• **Assigned task**
All of the entries need to be copied character for character.

• **Material to process**
··········
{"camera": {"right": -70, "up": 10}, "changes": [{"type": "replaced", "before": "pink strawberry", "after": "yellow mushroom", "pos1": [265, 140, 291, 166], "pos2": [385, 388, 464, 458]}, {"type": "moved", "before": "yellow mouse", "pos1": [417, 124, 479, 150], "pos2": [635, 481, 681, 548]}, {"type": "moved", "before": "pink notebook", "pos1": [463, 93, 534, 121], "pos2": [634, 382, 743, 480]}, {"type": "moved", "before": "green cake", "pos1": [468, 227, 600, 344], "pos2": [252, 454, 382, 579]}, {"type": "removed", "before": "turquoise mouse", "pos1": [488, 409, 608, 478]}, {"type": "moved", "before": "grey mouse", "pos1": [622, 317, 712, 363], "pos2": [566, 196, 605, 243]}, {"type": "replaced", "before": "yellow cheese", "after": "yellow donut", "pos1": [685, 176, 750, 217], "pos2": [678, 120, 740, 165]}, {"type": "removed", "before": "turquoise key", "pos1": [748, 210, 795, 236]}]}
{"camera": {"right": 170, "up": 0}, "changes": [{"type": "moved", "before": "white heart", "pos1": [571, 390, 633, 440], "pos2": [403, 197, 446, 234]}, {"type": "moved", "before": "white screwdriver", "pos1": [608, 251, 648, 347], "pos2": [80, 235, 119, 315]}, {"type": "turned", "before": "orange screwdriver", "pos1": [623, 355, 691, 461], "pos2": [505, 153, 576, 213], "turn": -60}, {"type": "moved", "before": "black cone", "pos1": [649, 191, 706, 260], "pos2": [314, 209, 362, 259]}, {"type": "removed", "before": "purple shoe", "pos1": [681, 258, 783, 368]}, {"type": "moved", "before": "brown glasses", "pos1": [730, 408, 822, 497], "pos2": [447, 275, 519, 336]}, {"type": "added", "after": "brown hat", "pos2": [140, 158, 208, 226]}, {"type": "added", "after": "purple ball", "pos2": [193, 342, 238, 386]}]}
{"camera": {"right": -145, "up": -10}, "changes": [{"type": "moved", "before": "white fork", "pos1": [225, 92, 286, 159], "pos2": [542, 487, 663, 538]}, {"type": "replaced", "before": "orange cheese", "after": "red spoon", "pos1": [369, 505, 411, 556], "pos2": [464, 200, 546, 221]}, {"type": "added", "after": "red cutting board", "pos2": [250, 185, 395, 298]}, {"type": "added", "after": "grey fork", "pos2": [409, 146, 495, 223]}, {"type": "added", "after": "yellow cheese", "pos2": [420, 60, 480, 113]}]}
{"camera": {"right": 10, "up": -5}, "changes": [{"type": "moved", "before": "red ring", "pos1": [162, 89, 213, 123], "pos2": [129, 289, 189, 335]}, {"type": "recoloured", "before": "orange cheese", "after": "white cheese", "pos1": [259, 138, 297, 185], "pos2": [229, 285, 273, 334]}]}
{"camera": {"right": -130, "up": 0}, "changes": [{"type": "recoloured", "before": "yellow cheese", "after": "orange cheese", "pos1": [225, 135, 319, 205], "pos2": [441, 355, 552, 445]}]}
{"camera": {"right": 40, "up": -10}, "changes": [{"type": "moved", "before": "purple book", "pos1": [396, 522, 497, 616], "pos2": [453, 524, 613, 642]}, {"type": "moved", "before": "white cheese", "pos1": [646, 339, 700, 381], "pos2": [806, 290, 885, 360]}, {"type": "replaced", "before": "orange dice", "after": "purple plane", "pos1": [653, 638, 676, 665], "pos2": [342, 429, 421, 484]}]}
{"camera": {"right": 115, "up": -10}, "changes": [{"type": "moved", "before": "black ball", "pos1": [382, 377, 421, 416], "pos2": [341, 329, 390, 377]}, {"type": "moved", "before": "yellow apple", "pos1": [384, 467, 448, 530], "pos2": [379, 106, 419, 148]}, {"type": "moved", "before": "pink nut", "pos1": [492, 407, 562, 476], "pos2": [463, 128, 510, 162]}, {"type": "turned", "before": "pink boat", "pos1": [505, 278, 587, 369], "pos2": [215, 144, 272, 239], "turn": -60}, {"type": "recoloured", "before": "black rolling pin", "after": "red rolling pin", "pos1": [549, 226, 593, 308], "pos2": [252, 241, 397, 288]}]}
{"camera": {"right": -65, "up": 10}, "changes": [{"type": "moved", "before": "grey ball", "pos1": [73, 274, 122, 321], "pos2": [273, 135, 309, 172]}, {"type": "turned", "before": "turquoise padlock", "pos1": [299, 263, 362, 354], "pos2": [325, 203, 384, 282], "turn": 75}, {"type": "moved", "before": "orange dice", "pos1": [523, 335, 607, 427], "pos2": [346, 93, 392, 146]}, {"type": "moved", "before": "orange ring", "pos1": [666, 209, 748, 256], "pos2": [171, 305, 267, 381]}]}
··········
• **Exercise solution**
{"camera": {"right": -70, "up": 10}, "changes": [{"type": "replaced", "before": "pink strawberry", "after": "yellow mushroom", "pos1": [265, 140, 291, 166], "pos2": [385, 388, 464, 458]}, {"type": "moved", "before": "yellow mouse", "pos1": [417, 124, 479, 150], "pos2": [635, 481, 681, 548]}, {"type": "moved", "before": "pink notebook", "pos1": [463, 93, 534, 121], "pos2": [634, 382, 743, 480]}, {"type": "moved", "before": "green cake", "pos1": [468, 227, 600, 344], "pos2": [252, 454, 382, 579]}, {"type": "removed", "before": "turquoise mouse", "pos1": [488, 409, 608, 478]}, {"type": "moved", "before": "grey mouse", "pos1": [622, 317, 712, 363], "pos2": [566, 196, 605, 243]}, {"type": "replaced", "before": "yellow cheese", "after": "yellow donut", "pos1": [685, 176, 750, 217], "pos2": [678, 120, 740, 165]}, {"type": "removed", "before": "turquoise key", "pos1": [748, 210, 795, 236]}]}
{"camera": {"right": 170, "up": 0}, "changes": [{"type": "moved", "before": "white heart", "pos1": [571, 390, 633, 440], "pos2": [403, 197, 446, 234]}, {"type": "moved", "before": "white screwdriver", "pos1": [608, 251, 648, 347], "pos2": [80, 235, 119, 315]}, {"type": "turned", "before": "orange screwdriver", "pos1": [623, 355, 691, 461], "pos2": [505, 153, 576, 213], "turn": -60}, {"type": "moved", "before": "black cone", "pos1": [649, 191, 706, 260], "pos2": [314, 209, 362, 259]}, {"type": "removed", "before": "purple shoe", "pos1": [681, 258, 783, 368]}, {"type": "moved", "before": "brown glasses", "pos1": [730, 408, 822, 497], "pos2": [447, 275, 519, 336]}, {"type": "added", "after": "brown hat", "pos2": [140, 158, 208, 226]}, {"type": "added", "after": "purple ball", "pos2": [193, 342, 238, 386]}]}
{"camera": {"right": -145, "up": -10}, "changes": [{"type": "moved", "before": "white fork", "pos1": [225, 92, 286, 159], "pos2": [542, 487, 663, 538]}, {"type": "replaced", "before": "orange cheese", "after": "red spoon", "pos1": [369, 505, 411, 556], "pos2": [464, 200, 546, 221]}, {"type": "added", "after": "red cutting board", "pos2": [250, 185, 395, 298]}, {"type": "added", "after": "grey fork", "pos2": [409, 146, 495, 223]}, {"type": "added", "after": "yellow cheese", "pos2": [420, 60, 480, 113]}]}
{"camera": {"right": 10, "up": -5}, "changes": [{"type": "moved", "before": "red ring", "pos1": [162, 89, 213, 123], "pos2": [129, 289, 189, 335]}, {"type": "recoloured", "before": "orange cheese", "after": "white cheese", "pos1": [259, 138, 297, 185], "pos2": [229, 285, 273, 334]}]}
{"camera": {"right": -130, "up": 0}, "changes": [{"type": "recoloured", "before": "yellow cheese", "after": "orange cheese", "pos1": [225, 135, 319, 205], "pos2": [441, 355, 552, 445]}]}
{"camera": {"right": 40, "up": -10}, "changes": [{"type": "moved", "before": "purple book", "pos1": [396, 522, 497, 616], "pos2": [453, 524, 613, 642]}, {"type": "moved", "before": "white cheese", "pos1": [646, 339, 700, 381], "pos2": [806, 290, 885, 360]}, {"type": "replaced", "before": "orange dice", "after": "purple plane", "pos1": [653, 638, 676, 665], "pos2": [342, 429, 421, 484]}]}
{"camera": {"right": 115, "up": -10}, "changes": [{"type": "moved", "before": "black ball", "pos1": [382, 377, 421, 416], "pos2": [341, 329, 390, 377]}, {"type": "moved", "before": "yellow apple", "pos1": [384, 467, 448, 530], "pos2": [379, 106, 419, 148]}, {"type": "moved", "before": "pink nut", "pos1": [492, 407, 562, 476], "pos2": [463, 128, 510, 162]}, {"type": "turned", "before": "pink boat", "pos1": [505, 278, 587, 369], "pos2": [215, 144, 272, 239], "turn": -60}, {"type": "recoloured", "before": "black rolling pin", "after": "red rolling pin", "pos1": [549, 226, 593, 308], "pos2": [252, 241, 397, 288]}]}
{"camera": {"right": -65, "up": 10}, "changes": [{"type": "moved", "before": "grey ball", "pos1": [73, 274, 122, 321], "pos2": [273, 135, 309, 172]}, {"type": "turned", "before": "turquoise padlock", "pos1": [299, 263, 362, 354], "pos2": [325, 203, 384, 282], "turn": 75}, {"type": "moved", "before": "orange dice", "pos1": [523, 335, 607, 427], "pos2": [346, 93, 392, 146]}, {"type": "moved", "before": "orange ring", "pos1": [666, 209, 748, 256], "pos2": [171, 305, 267, 381]}]}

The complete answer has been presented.